◆ Exercise instructions: In the listing below, find the line containing "camera: 95 degrees left, 10 degrees up" and the line containing "(281, 415) = (411, 262): turquoise". Repeat exactly those two lines and every line between them.

Records provided: Begin

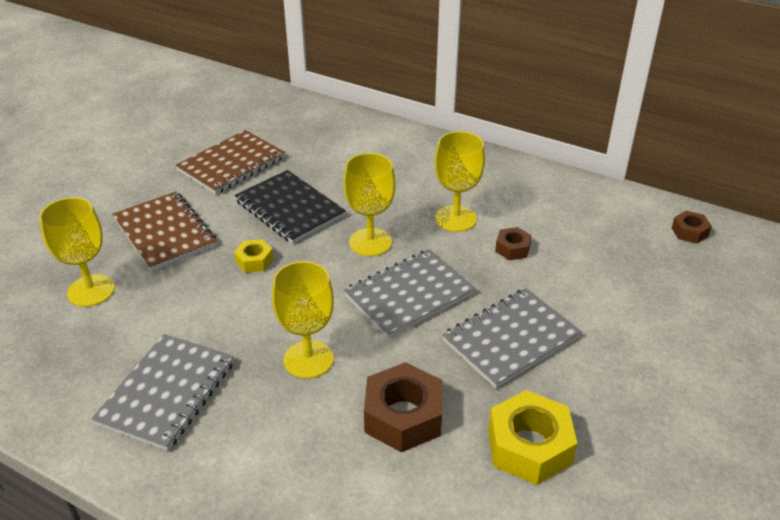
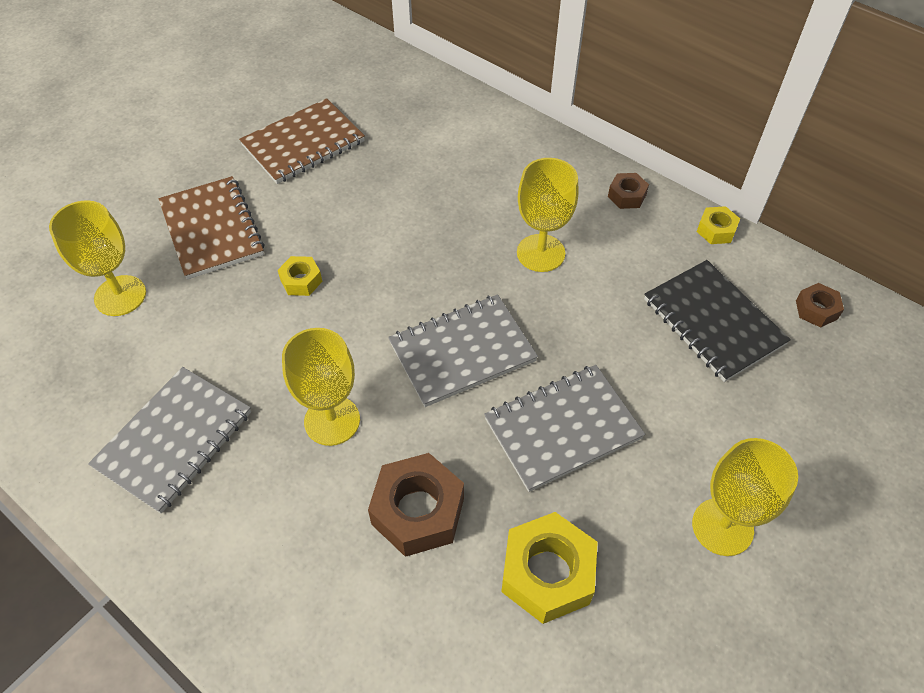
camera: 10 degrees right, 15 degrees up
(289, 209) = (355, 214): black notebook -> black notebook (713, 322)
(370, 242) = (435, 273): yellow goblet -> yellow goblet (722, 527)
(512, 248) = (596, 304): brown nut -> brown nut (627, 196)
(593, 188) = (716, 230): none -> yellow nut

Records provided: End
Records provided: Begin

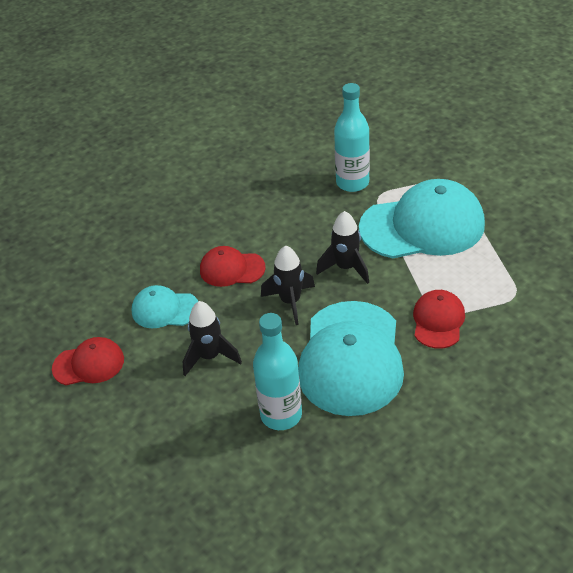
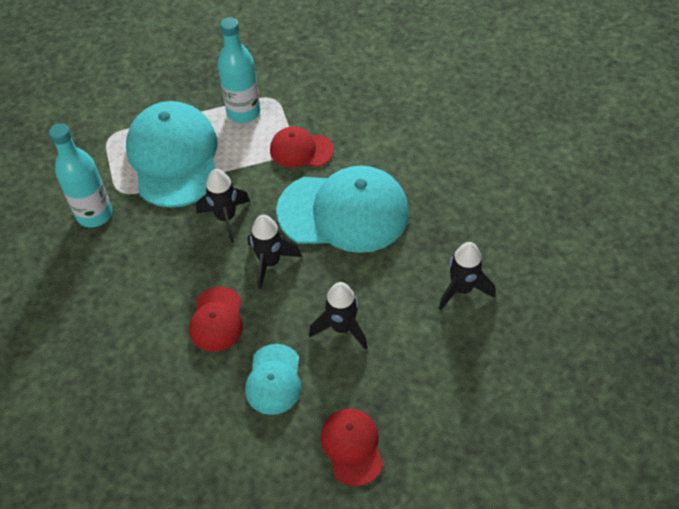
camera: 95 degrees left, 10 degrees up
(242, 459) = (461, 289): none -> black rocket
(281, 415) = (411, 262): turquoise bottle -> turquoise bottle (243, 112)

Records provided: End

◆ Task solution:
camera: 95 degrees left, 10 degrees up
(242, 459) = (461, 289): none -> black rocket
(281, 415) = (411, 262): turquoise bottle -> turquoise bottle (243, 112)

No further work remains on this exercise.